[Supplied material Boundary: Start]

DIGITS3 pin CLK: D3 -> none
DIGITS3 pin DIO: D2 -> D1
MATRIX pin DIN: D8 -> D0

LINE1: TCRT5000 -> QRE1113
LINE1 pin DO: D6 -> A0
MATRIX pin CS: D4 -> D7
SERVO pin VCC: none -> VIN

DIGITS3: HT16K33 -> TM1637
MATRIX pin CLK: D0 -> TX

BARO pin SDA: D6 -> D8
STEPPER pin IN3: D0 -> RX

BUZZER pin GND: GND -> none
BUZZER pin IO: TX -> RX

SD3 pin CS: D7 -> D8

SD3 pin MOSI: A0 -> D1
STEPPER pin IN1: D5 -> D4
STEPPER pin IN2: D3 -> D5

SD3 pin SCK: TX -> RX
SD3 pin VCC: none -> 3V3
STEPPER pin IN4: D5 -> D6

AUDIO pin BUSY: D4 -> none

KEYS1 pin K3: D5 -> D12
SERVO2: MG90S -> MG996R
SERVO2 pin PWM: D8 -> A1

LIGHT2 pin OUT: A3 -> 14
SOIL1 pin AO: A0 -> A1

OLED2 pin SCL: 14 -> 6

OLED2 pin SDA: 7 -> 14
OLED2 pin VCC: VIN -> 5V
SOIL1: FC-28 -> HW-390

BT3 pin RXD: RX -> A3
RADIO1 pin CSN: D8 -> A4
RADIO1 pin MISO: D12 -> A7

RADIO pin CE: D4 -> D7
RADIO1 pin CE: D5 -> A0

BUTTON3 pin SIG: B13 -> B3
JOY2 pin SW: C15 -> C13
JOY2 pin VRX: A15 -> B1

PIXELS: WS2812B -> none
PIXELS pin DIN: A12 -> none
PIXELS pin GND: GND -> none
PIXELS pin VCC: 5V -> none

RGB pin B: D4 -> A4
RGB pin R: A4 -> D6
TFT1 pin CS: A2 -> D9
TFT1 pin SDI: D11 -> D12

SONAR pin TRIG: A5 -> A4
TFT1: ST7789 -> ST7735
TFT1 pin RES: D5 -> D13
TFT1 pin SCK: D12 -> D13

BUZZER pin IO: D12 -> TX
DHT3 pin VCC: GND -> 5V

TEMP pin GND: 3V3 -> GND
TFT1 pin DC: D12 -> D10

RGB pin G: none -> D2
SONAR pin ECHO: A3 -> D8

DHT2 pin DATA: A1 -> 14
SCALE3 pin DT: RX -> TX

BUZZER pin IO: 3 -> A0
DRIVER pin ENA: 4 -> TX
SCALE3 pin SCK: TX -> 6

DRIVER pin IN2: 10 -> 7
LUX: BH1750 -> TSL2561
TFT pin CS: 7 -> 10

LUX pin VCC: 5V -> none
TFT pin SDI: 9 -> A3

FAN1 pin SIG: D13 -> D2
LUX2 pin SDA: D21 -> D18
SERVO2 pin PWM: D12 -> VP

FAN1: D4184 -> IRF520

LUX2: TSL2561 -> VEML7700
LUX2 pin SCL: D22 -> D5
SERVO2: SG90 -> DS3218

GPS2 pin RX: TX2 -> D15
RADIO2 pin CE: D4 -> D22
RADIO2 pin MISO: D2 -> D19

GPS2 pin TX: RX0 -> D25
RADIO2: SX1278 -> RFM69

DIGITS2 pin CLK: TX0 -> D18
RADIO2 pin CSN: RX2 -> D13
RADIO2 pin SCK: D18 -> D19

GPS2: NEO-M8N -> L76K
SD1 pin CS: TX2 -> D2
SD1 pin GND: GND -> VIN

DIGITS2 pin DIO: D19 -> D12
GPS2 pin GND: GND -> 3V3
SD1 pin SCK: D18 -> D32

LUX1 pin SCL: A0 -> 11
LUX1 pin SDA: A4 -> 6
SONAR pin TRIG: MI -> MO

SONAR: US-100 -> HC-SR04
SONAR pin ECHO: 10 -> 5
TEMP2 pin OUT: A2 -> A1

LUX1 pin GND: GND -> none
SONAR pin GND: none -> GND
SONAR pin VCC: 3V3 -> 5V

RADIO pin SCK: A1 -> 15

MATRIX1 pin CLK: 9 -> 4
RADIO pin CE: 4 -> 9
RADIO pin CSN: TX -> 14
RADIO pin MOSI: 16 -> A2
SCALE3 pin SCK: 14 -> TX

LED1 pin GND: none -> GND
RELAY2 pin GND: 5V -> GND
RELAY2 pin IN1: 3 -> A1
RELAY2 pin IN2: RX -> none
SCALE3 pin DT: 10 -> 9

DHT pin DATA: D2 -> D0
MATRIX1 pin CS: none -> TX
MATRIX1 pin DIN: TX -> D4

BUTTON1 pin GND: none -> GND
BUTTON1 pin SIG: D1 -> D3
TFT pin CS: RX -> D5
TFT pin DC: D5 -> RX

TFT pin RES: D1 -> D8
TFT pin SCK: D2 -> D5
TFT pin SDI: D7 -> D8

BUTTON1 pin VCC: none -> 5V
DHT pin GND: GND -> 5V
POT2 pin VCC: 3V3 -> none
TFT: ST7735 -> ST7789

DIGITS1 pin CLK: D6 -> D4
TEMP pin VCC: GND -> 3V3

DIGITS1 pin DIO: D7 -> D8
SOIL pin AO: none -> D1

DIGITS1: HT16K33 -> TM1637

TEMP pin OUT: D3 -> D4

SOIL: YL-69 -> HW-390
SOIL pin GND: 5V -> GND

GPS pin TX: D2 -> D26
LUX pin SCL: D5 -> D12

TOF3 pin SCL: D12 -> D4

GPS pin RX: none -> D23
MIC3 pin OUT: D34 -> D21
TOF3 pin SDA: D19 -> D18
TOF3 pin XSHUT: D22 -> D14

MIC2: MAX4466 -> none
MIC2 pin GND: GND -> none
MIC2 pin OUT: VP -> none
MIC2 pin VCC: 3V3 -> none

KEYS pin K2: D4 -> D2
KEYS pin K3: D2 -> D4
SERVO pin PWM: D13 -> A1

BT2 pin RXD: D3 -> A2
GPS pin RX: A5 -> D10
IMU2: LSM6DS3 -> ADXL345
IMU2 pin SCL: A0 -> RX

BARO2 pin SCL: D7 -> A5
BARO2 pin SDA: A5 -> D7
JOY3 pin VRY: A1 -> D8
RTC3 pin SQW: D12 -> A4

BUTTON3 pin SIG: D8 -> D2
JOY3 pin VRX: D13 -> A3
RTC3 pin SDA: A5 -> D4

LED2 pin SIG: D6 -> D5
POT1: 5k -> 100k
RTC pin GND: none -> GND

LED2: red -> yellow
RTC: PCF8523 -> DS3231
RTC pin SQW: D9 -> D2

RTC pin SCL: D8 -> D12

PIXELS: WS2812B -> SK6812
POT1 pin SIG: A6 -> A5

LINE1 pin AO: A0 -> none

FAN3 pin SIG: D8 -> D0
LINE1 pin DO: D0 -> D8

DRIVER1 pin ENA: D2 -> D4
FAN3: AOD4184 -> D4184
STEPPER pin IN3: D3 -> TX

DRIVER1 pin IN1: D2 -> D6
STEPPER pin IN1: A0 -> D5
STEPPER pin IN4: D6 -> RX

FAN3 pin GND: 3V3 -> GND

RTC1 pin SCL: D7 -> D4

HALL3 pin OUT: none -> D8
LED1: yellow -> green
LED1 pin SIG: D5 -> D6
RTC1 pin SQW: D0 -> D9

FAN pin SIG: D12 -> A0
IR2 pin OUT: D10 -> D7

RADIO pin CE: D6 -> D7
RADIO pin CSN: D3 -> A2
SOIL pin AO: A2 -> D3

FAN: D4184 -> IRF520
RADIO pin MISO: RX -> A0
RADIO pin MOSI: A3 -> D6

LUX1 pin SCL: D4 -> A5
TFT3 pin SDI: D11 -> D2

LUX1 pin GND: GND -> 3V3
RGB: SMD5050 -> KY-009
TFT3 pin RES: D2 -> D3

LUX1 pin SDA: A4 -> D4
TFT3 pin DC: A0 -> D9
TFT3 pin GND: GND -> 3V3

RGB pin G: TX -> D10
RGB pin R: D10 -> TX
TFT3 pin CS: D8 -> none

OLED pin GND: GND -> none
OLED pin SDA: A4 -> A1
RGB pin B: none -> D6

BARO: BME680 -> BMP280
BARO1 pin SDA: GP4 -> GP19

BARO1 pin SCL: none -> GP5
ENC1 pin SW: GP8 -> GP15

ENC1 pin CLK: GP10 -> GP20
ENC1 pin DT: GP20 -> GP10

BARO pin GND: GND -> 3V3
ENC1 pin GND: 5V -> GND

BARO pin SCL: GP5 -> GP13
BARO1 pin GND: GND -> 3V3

[Supplied material Boundary: End]

▶ _What the task asks_
As listed above, the lines from the line with "LED1: yellow -> green" to the line with "BARO pin GND: GND -> 3V3" are to be echoed exactly, with both ends included and nothing added.

▶ _Solution for this task_
LED1: yellow -> green
LED1 pin SIG: D5 -> D6
RTC1 pin SQW: D0 -> D9

FAN pin SIG: D12 -> A0
IR2 pin OUT: D10 -> D7

RADIO pin CE: D6 -> D7
RADIO pin CSN: D3 -> A2
SOIL pin AO: A2 -> D3

FAN: D4184 -> IRF520
RADIO pin MISO: RX -> A0
RADIO pin MOSI: A3 -> D6

LUX1 pin SCL: D4 -> A5
TFT3 pin SDI: D11 -> D2

LUX1 pin GND: GND -> 3V3
RGB: SMD5050 -> KY-009
TFT3 pin RES: D2 -> D3

LUX1 pin SDA: A4 -> D4
TFT3 pin DC: A0 -> D9
TFT3 pin GND: GND -> 3V3

RGB pin G: TX -> D10
RGB pin R: D10 -> TX
TFT3 pin CS: D8 -> none

OLED pin GND: GND -> none
OLED pin SDA: A4 -> A1
RGB pin B: none -> D6

BARO: BME680 -> BMP280
BARO1 pin SDA: GP4 -> GP19

BARO1 pin SCL: none -> GP5
ENC1 pin SW: GP8 -> GP15

ENC1 pin CLK: GP10 -> GP20
ENC1 pin DT: GP20 -> GP10

BARO pin GND: GND -> 3V3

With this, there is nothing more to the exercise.